====== Dataset records ======

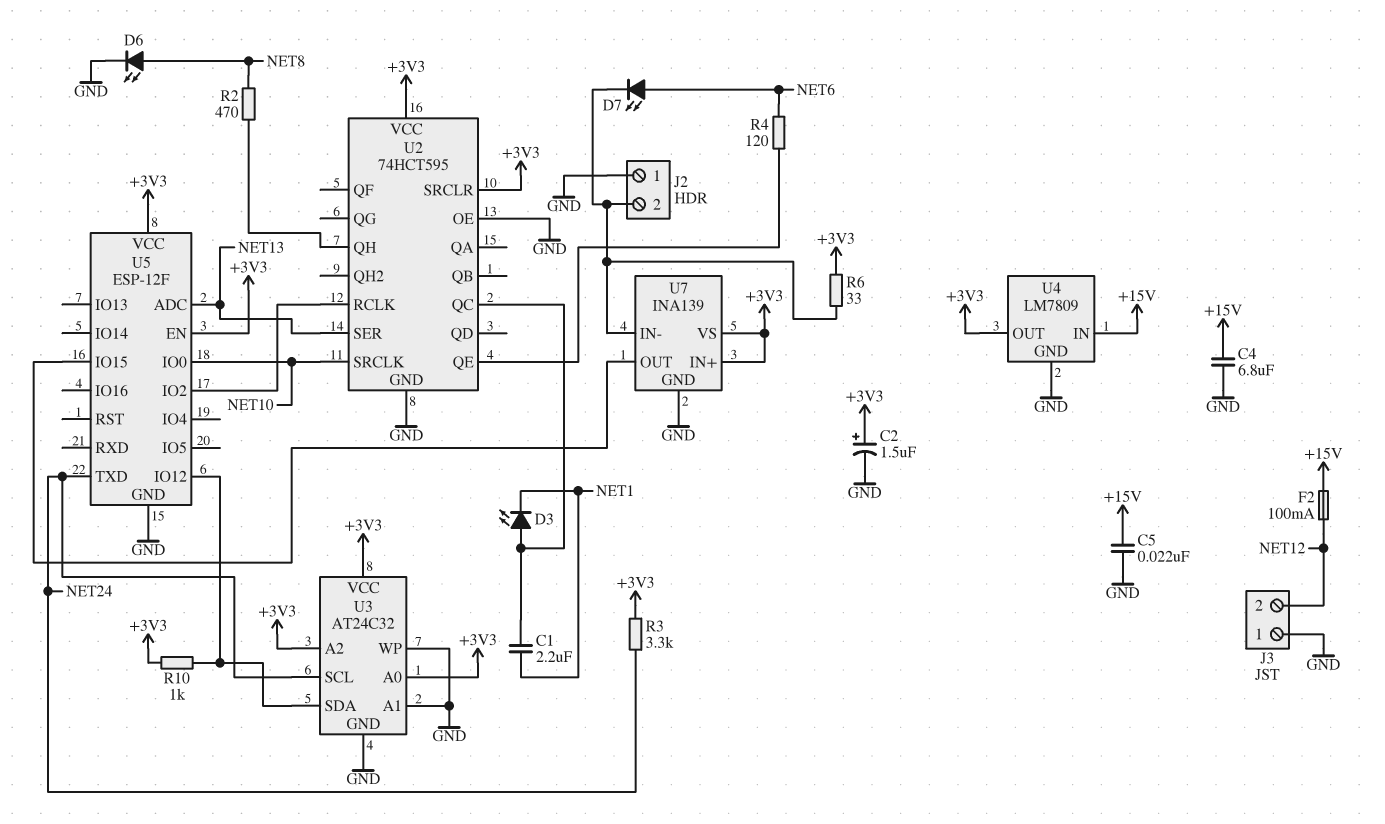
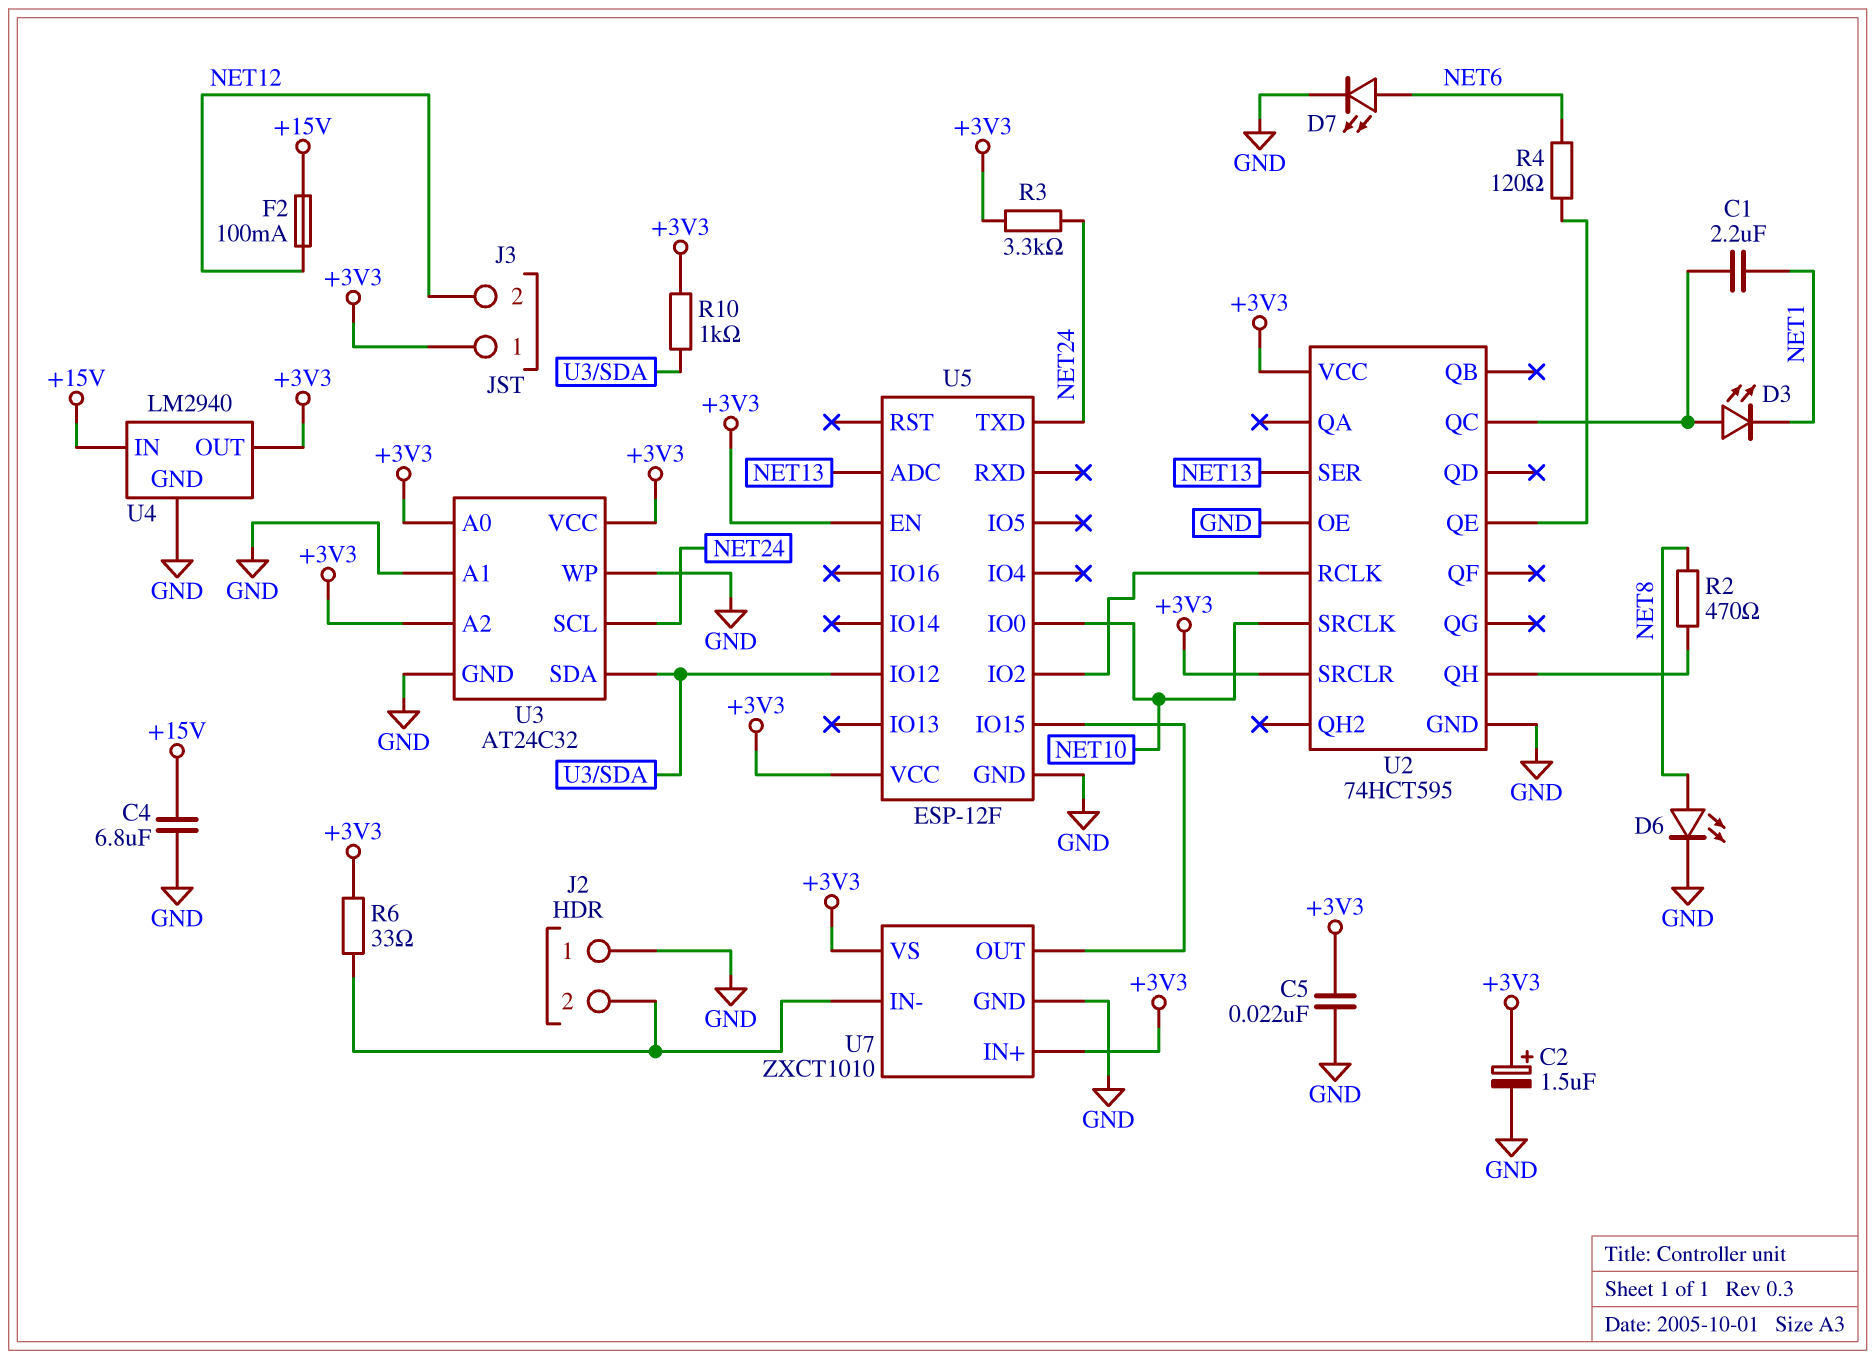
C5: 22nF (+15V, GND) -> 22nF (+3V3, GND)
D7: LED (A NET6, K J2/2) -> LED (A NET6, K GND)
J3 pin 1: GND -> +3V3
U4: LM7809 -> LM2940
U7: INA139 -> ZXCT1010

======

__What needs to be done__
Could you restate, word for word, every line from the one containing "D7: LED (A NET6, K" through the last line of the records above, and nothing more?

__Exercise output__
D7: LED (A NET6, K J2/2) -> LED (A NET6, K GND)
J3 pin 1: GND -> +3V3
U4: LM7809 -> LM2940
U7: INA139 -> ZXCT1010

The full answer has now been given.